» **Task to carry out**
Can you copy out every one of the lines below word for word, leaving the pictures out?

>> Begin

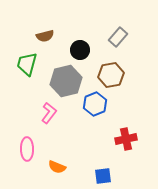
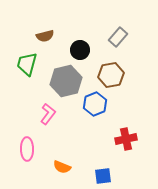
pink L-shape: moved 1 px left, 1 px down
orange semicircle: moved 5 px right
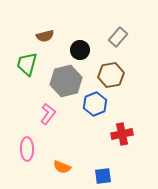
red cross: moved 4 px left, 5 px up
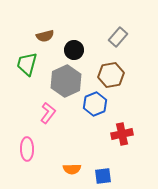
black circle: moved 6 px left
gray hexagon: rotated 12 degrees counterclockwise
pink L-shape: moved 1 px up
orange semicircle: moved 10 px right, 2 px down; rotated 24 degrees counterclockwise
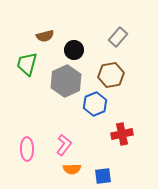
pink L-shape: moved 16 px right, 32 px down
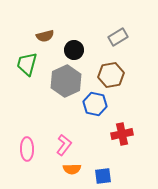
gray rectangle: rotated 18 degrees clockwise
blue hexagon: rotated 25 degrees counterclockwise
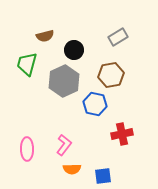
gray hexagon: moved 2 px left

>> End

» **Solution to the problem**
pink L-shape: moved 1 px left, 1 px down
orange semicircle: moved 5 px right
red cross: moved 4 px left, 5 px up
black circle: moved 6 px left
gray hexagon: rotated 12 degrees counterclockwise
pink L-shape: moved 1 px up
orange semicircle: moved 10 px right, 2 px down; rotated 24 degrees counterclockwise
pink L-shape: moved 16 px right, 32 px down
gray rectangle: rotated 18 degrees clockwise
blue hexagon: rotated 25 degrees counterclockwise
gray hexagon: moved 2 px left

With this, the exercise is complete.